Task:
Write out everything in the records from the line containing "Dunmerby (835, 781)" down to the end of the records, word for word, leaving the pictures out.

Input records:

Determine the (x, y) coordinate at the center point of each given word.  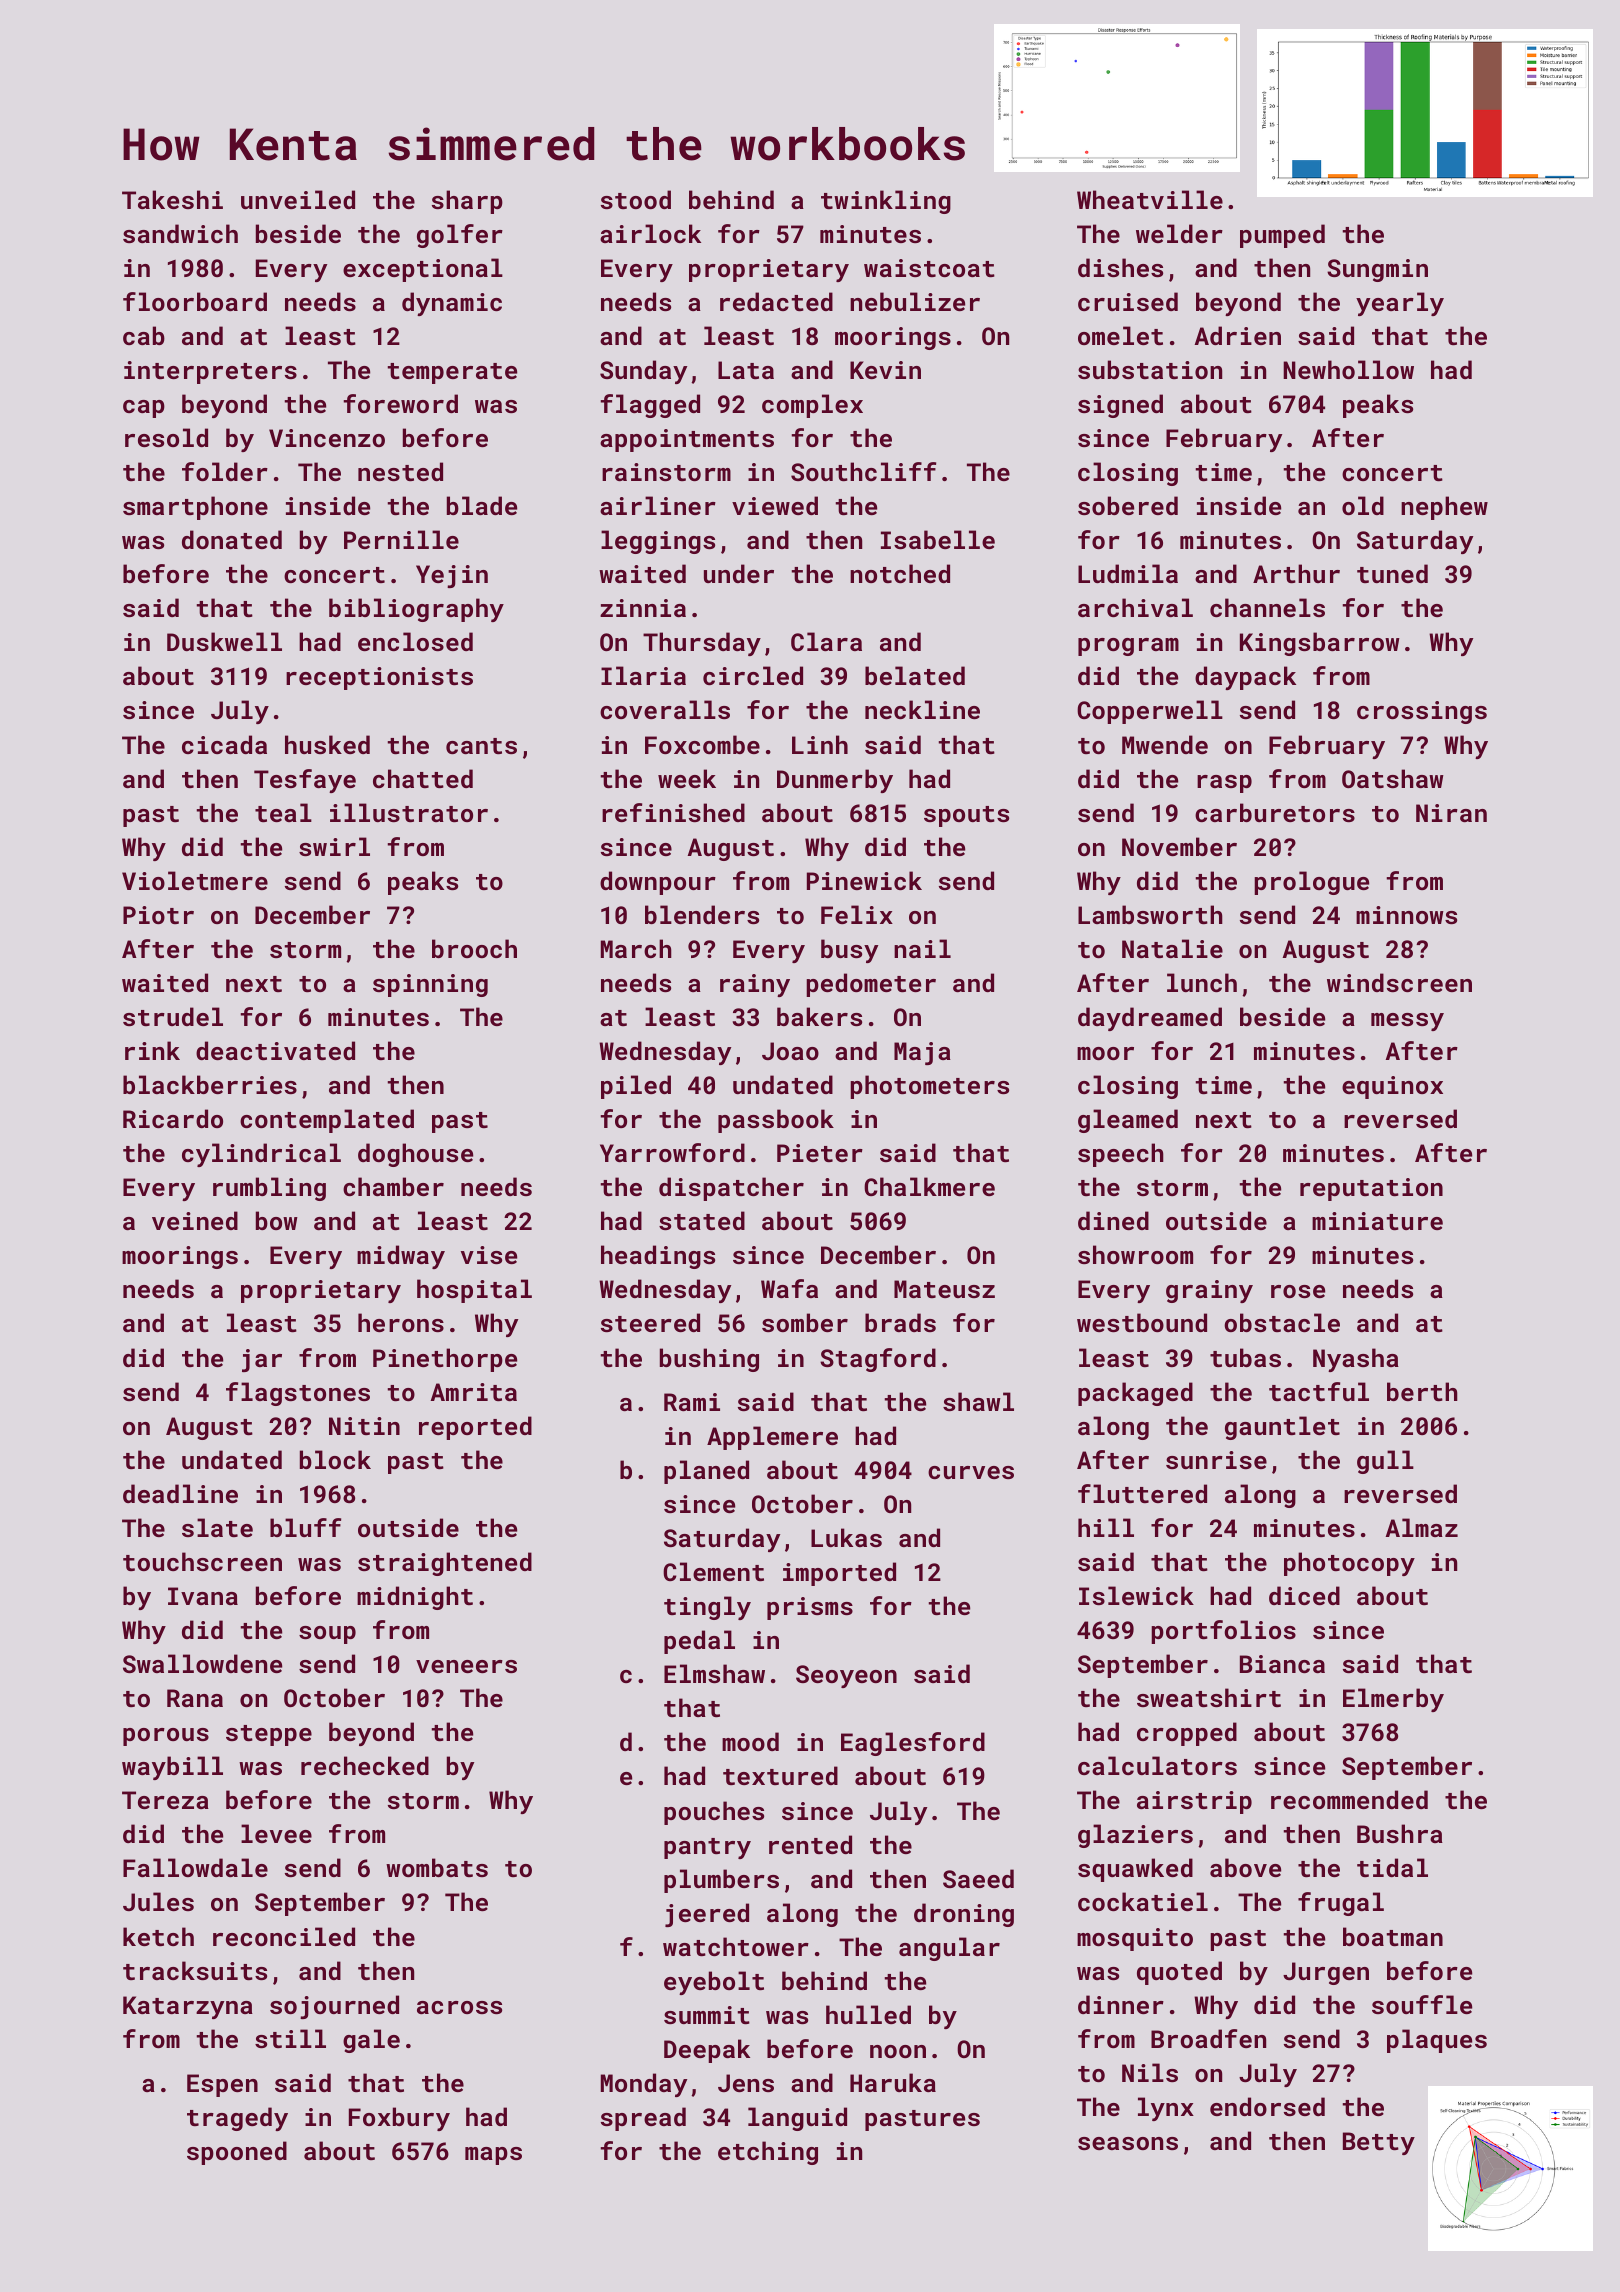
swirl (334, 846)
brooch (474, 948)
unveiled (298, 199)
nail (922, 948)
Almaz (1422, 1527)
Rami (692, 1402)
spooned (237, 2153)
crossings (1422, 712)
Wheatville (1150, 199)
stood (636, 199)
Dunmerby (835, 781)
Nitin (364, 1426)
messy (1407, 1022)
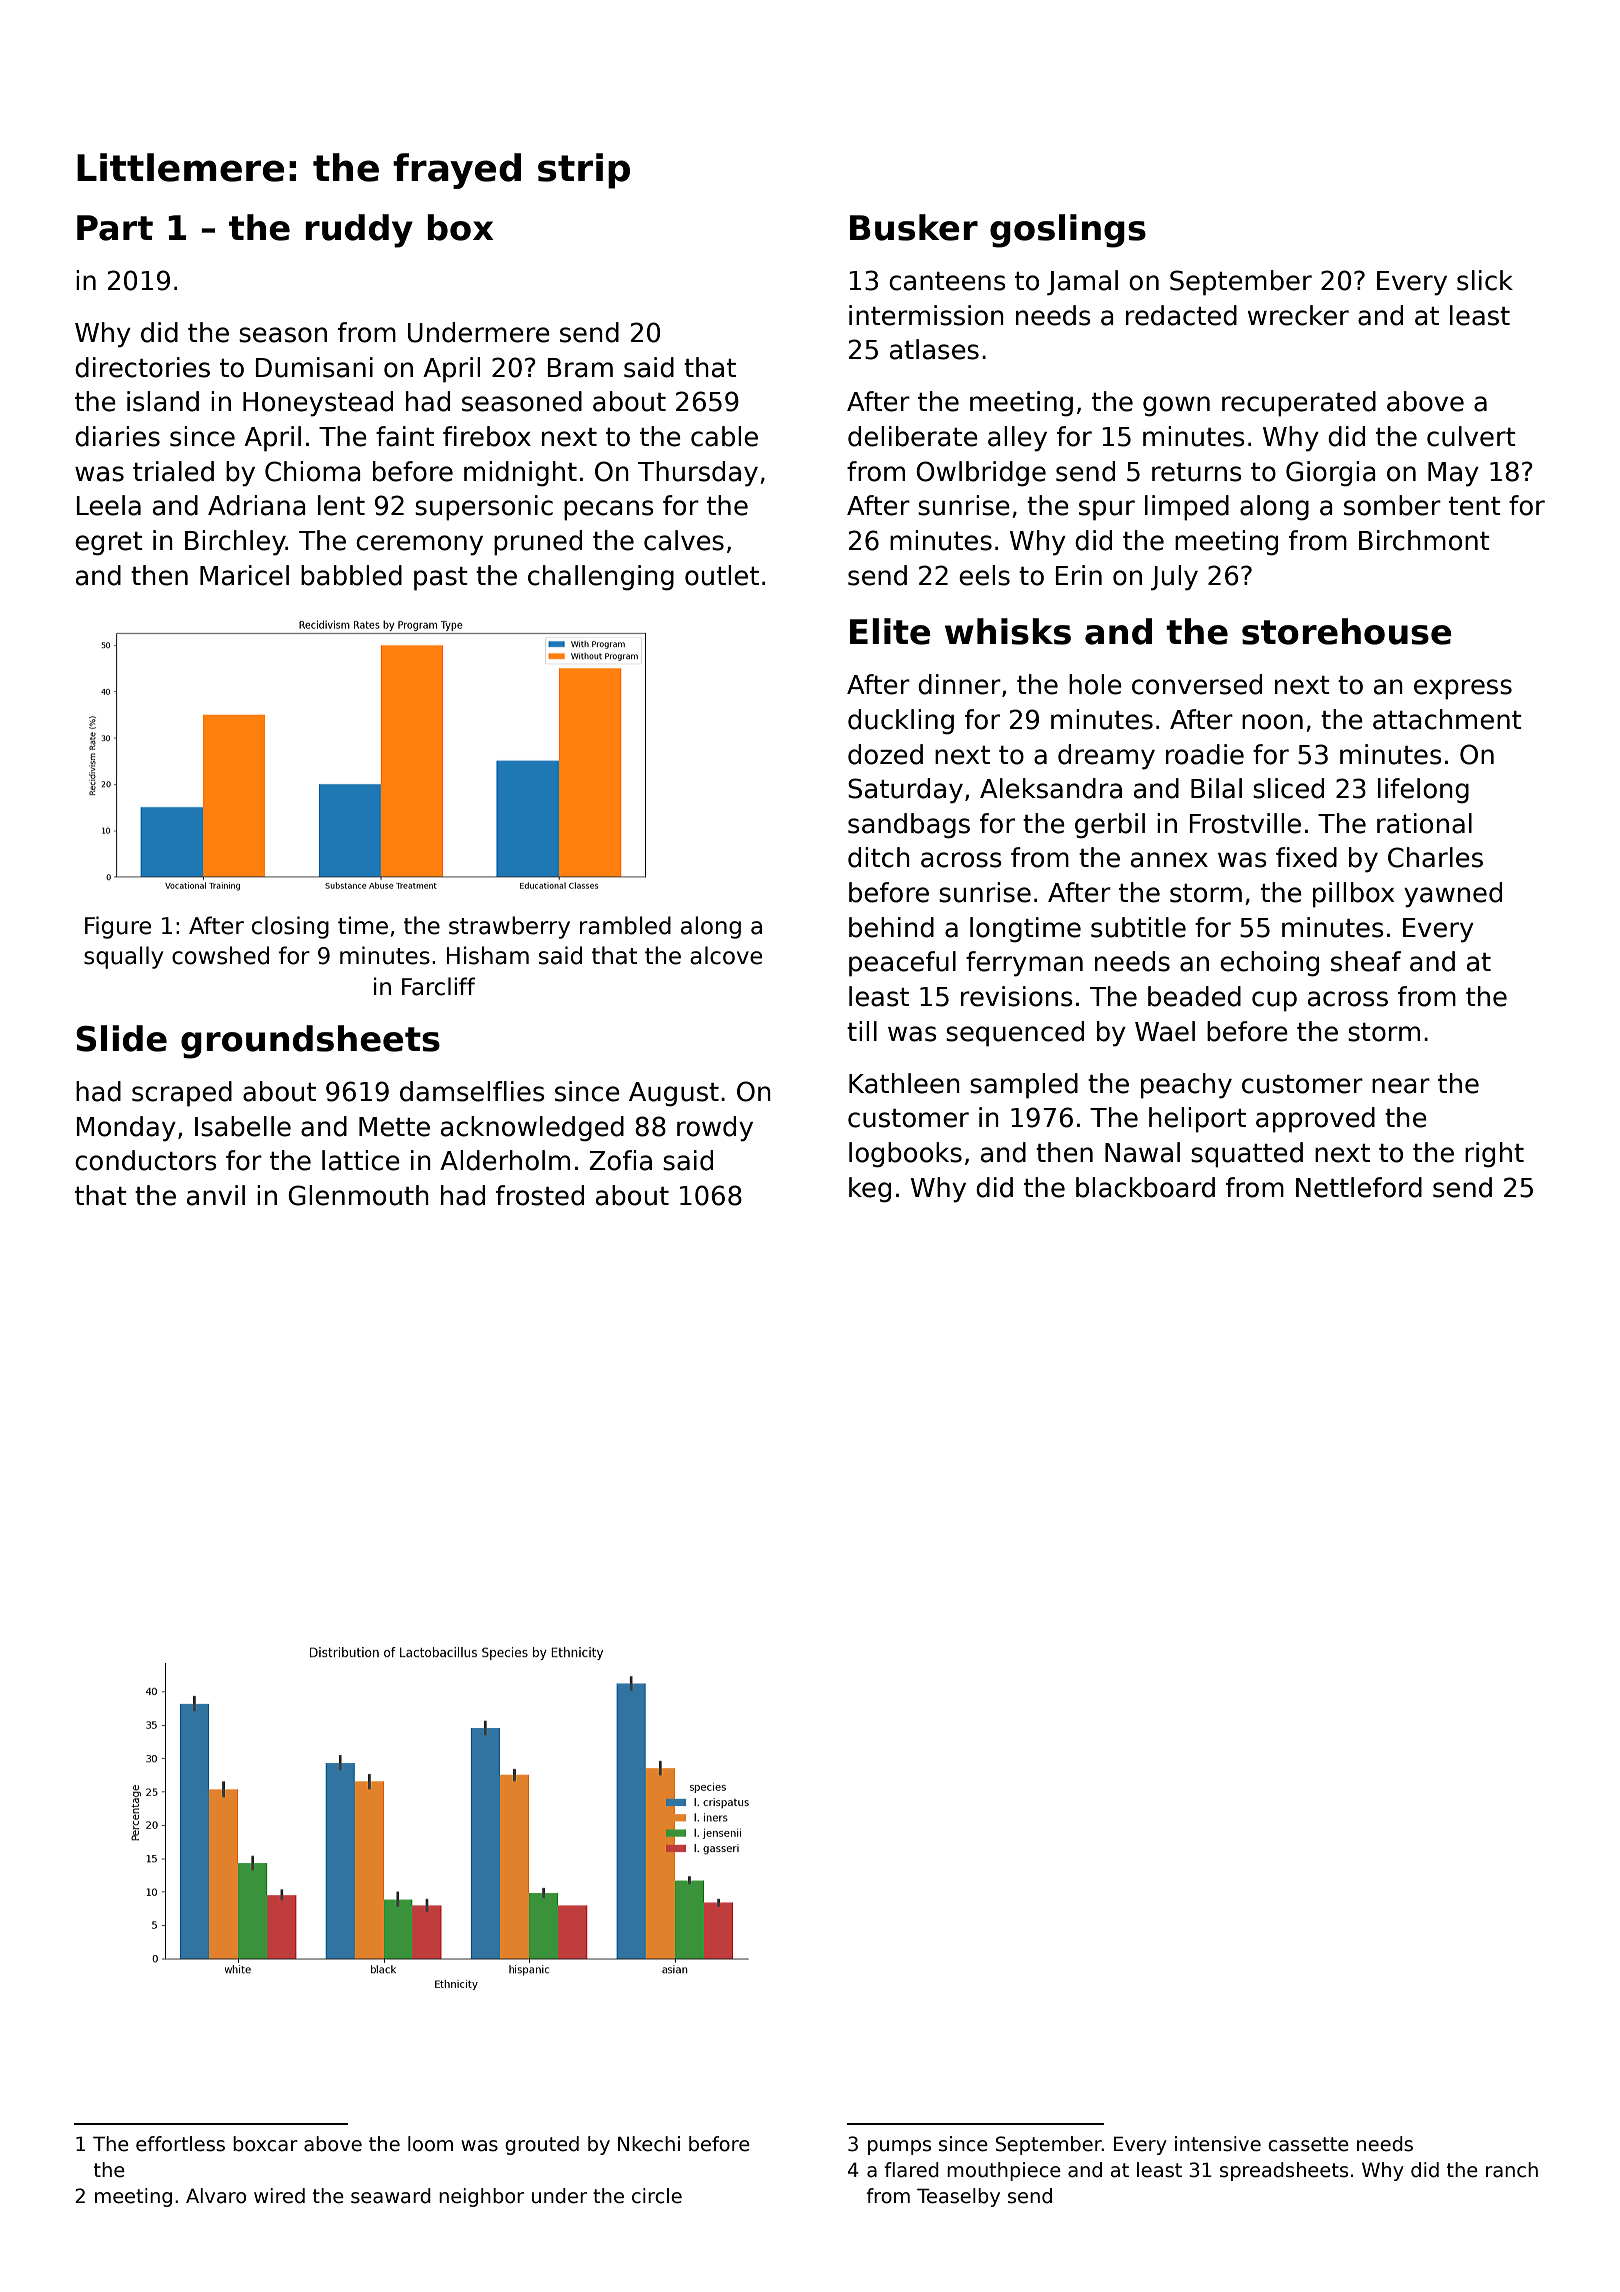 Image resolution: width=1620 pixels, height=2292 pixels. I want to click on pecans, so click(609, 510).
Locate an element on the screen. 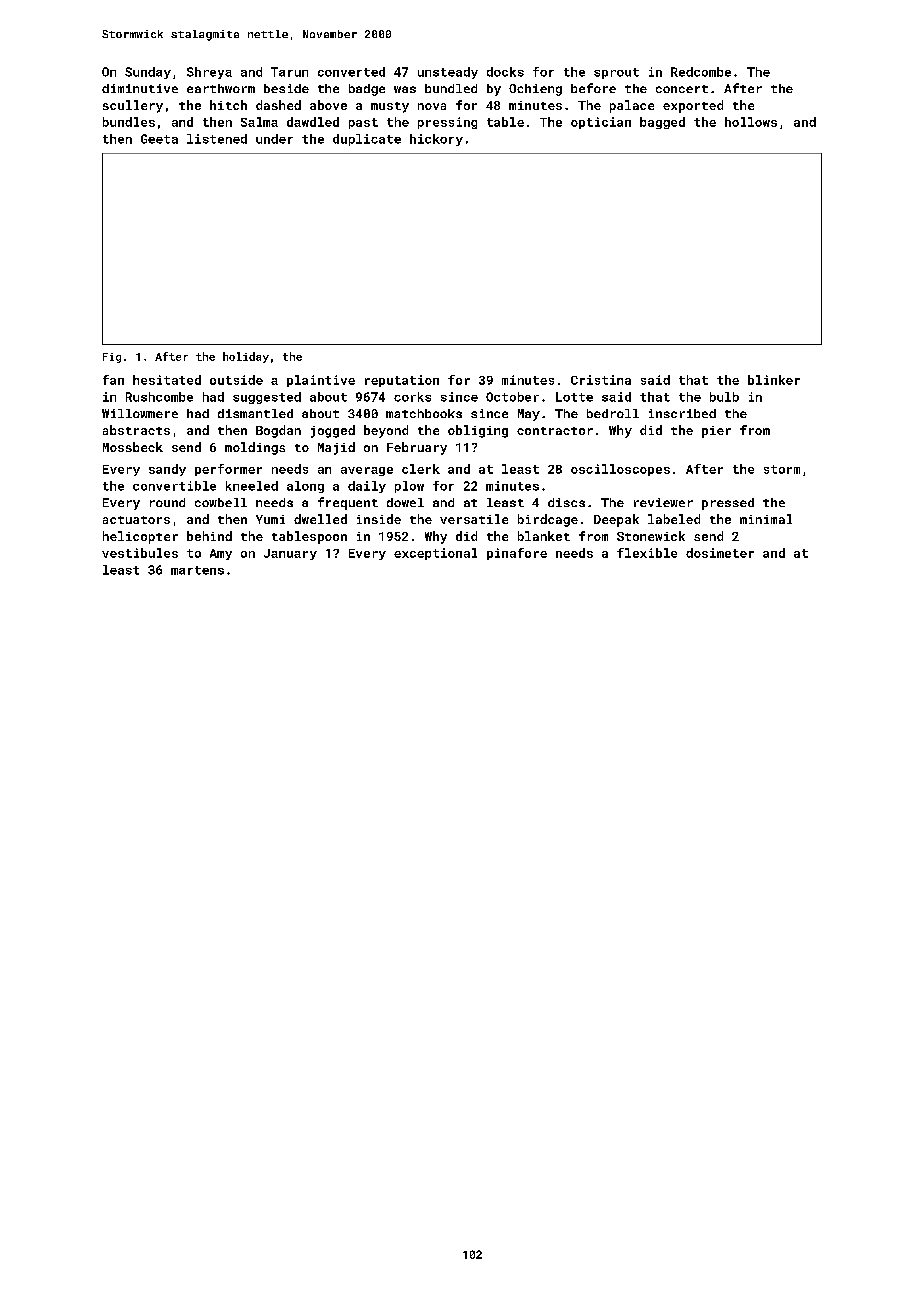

Written response:
Dunmerby (835, 781)
Nitin (364, 1426)
messy (1407, 1022)
 Image resolution: width=1620 pixels, height=2292 pixels. I want to click on pecans, so click(609, 510).
Locate an element on the screen. 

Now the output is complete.